Description of the task: Please return each entry that follows exactly as written, and keep the pictures out.

Content revision data:
Start of Block

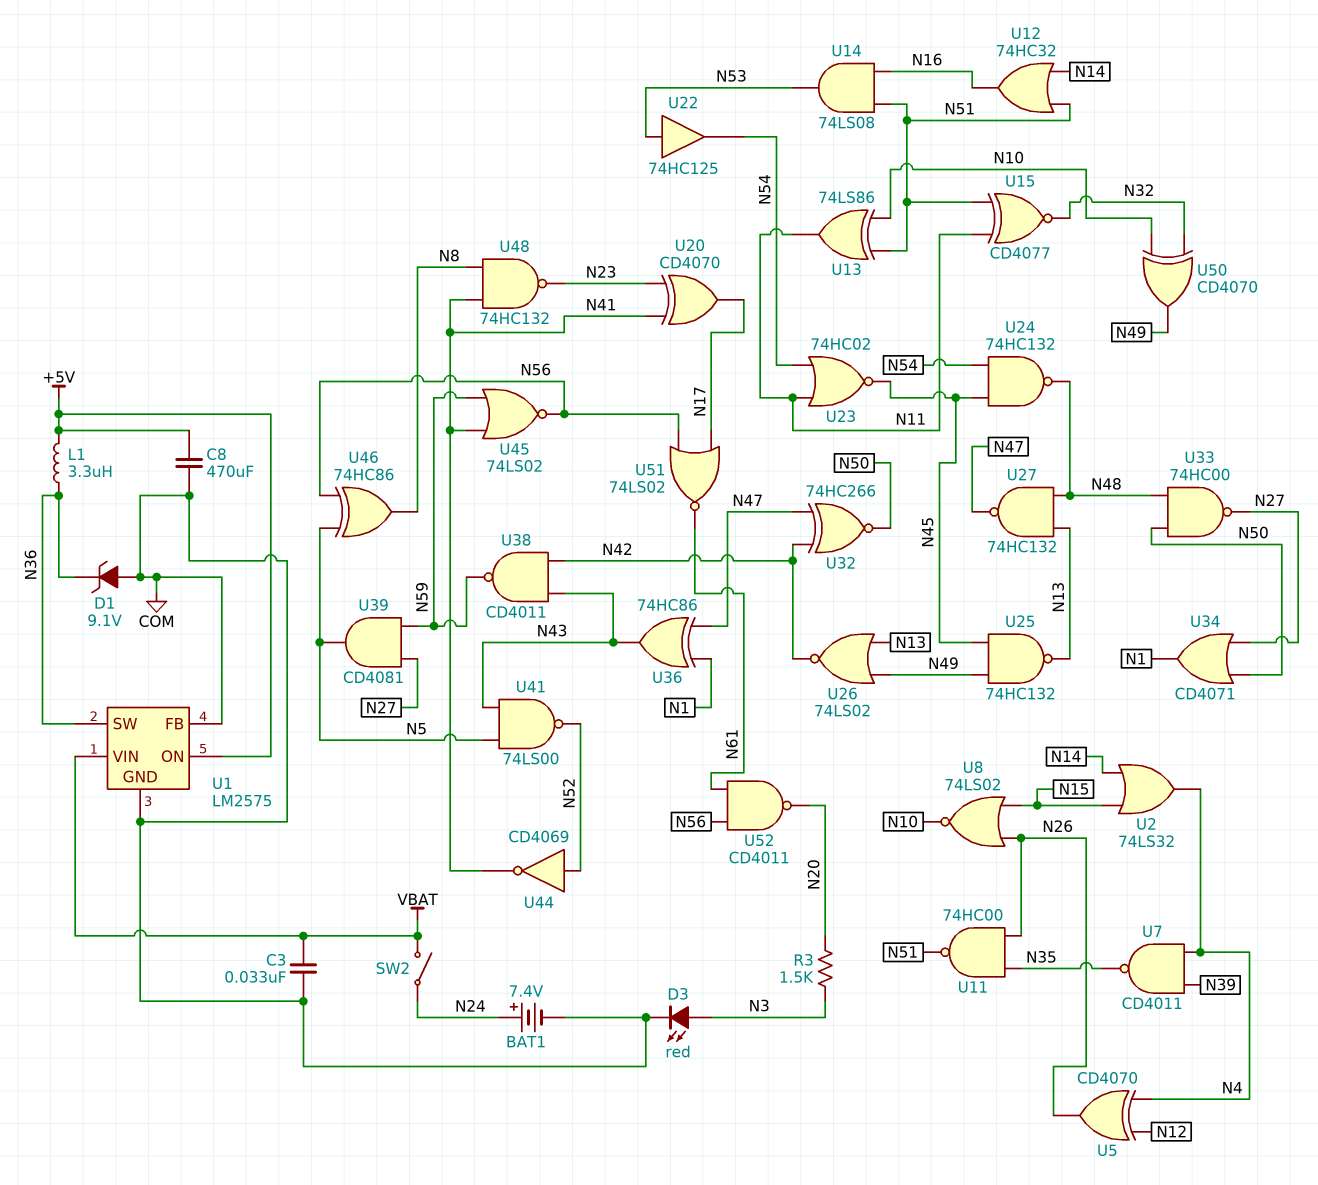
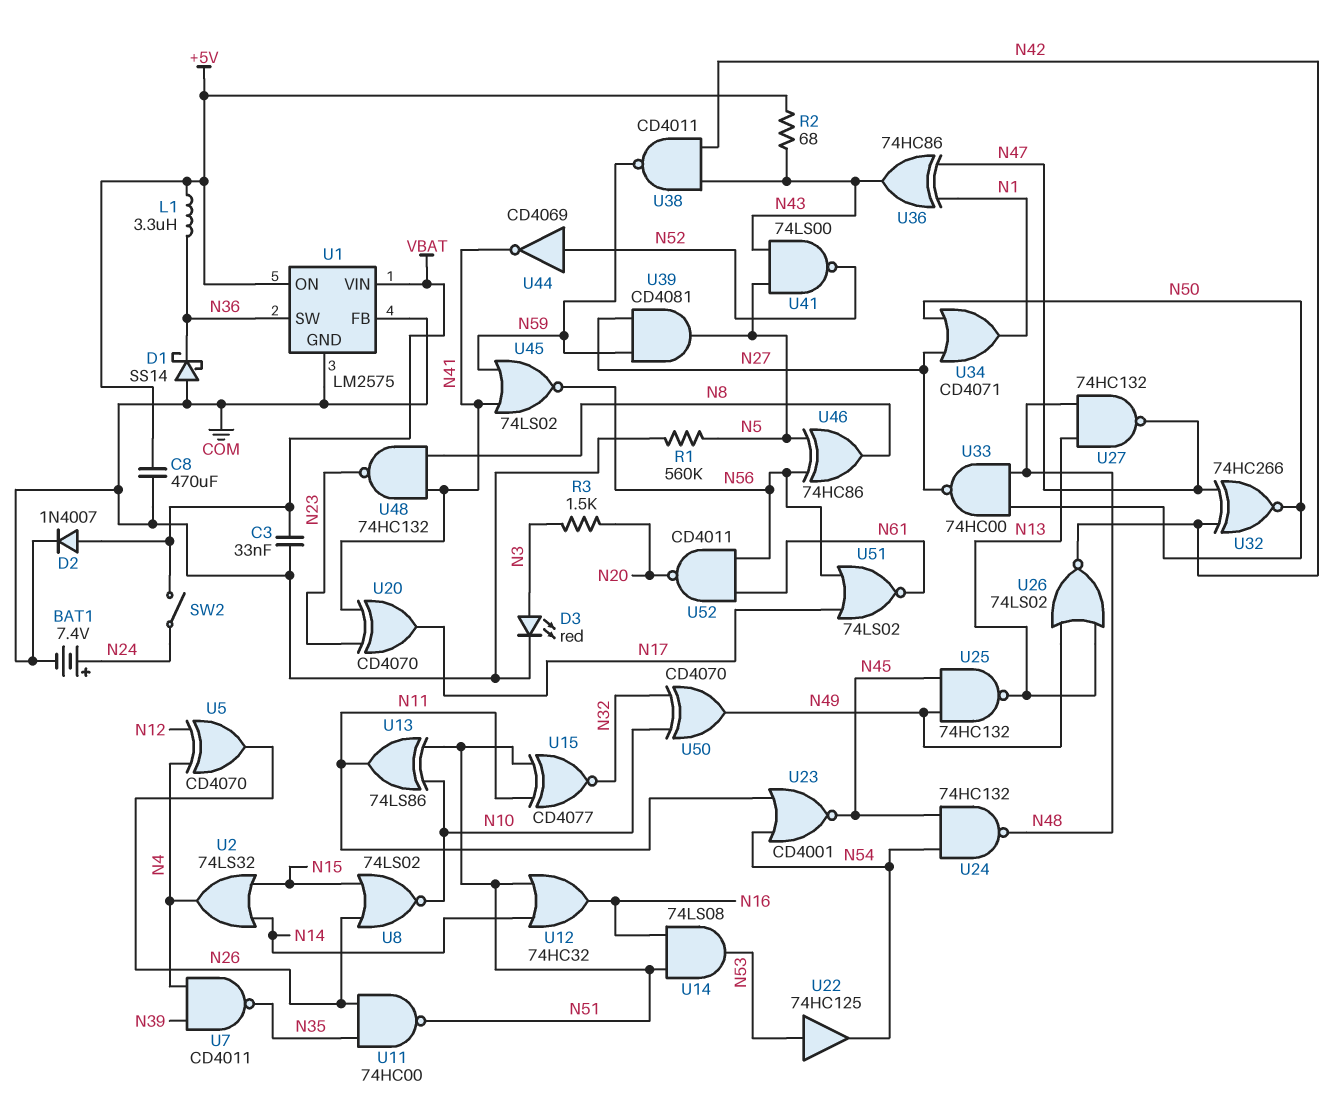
D1: zener 9.1V (A COM, K N36) -> schottky SS14 (A COM, K N36)
D2: none -> diode 1N4007 (A VBAT, K COM)
R1: none -> 560k (COM, N5)
R2: none -> 68 (+5V, N43)
U23: NOR 74HC02 (in N11, in N54, out N45) -> NOR CD4001 (in N11, in N54, out N45)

End of Block

Result for this task:
D1: zener 9.1V (A COM, K N36) -> schottky SS14 (A COM, K N36)
D2: none -> diode 1N4007 (A VBAT, K COM)
R1: none -> 560k (COM, N5)
R2: none -> 68 (+5V, N43)
U23: NOR 74HC02 (in N11, in N54, out N45) -> NOR CD4001 (in N11, in N54, out N45)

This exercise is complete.